*** MATERIAL PROVIDED

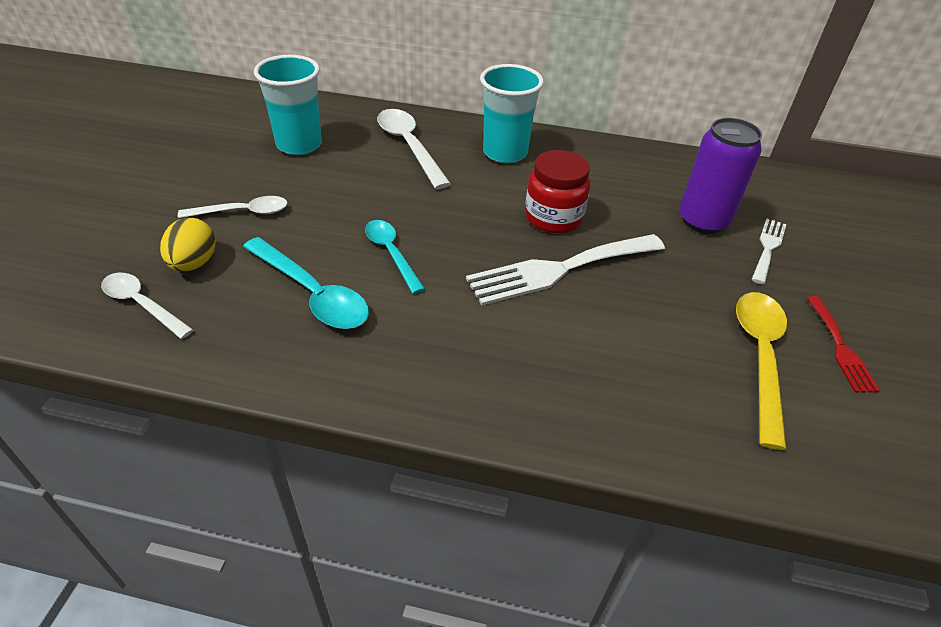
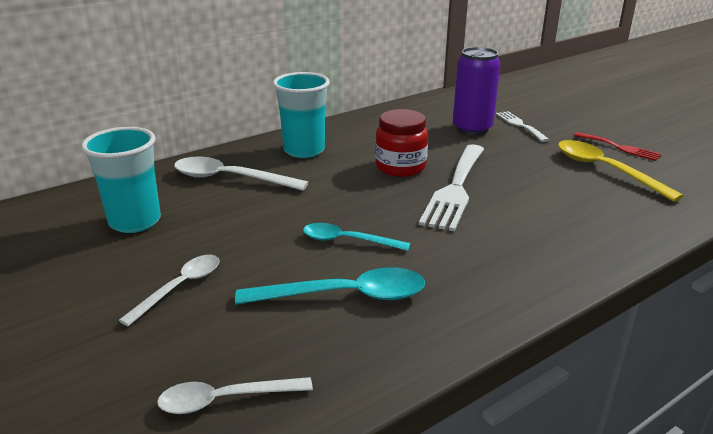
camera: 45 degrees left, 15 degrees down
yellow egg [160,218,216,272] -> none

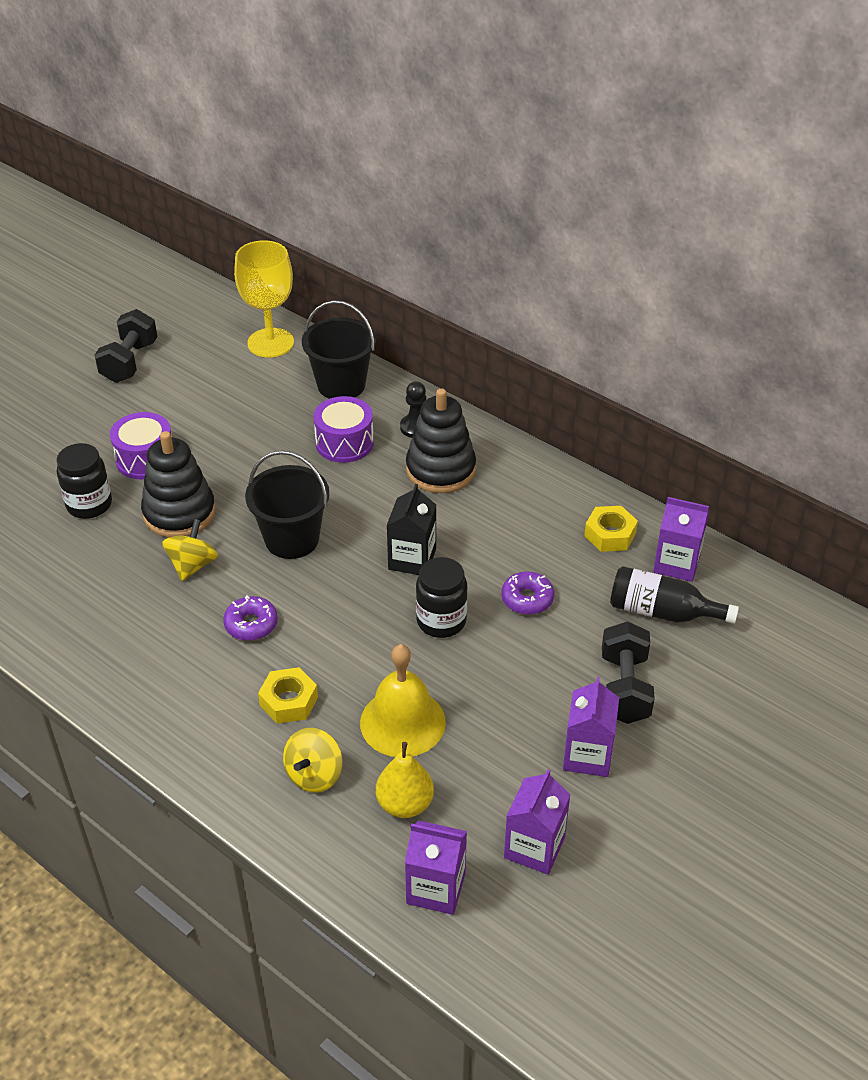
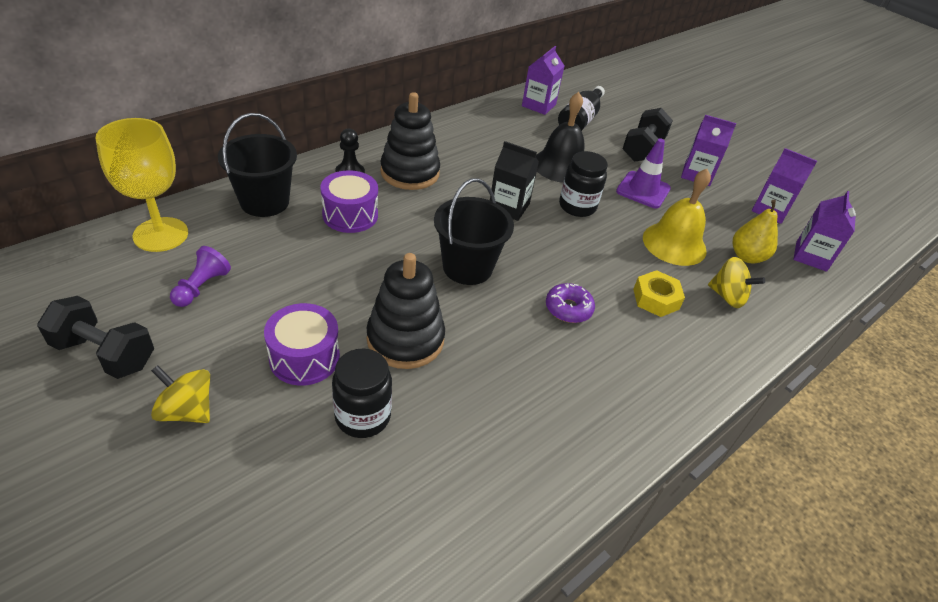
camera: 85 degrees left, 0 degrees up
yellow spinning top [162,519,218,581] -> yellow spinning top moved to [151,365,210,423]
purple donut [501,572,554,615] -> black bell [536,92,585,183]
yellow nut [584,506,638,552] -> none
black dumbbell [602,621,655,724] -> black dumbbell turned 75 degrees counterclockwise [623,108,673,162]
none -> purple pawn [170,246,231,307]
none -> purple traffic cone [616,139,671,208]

******

▶ _PROBLEM TO SOLVE_:
Nothing but the lines from the one holding "yellow spinning top [162,519,218,581]" to the end of the entries should be returned, each exactly as it stands.

▶ _COMPLETED TASK_:
yellow spinning top [162,519,218,581] -> yellow spinning top moved to [151,365,210,423]
purple donut [501,572,554,615] -> black bell [536,92,585,183]
yellow nut [584,506,638,552] -> none
black dumbbell [602,621,655,724] -> black dumbbell turned 75 degrees counterclockwise [623,108,673,162]
none -> purple pawn [170,246,231,307]
none -> purple traffic cone [616,139,671,208]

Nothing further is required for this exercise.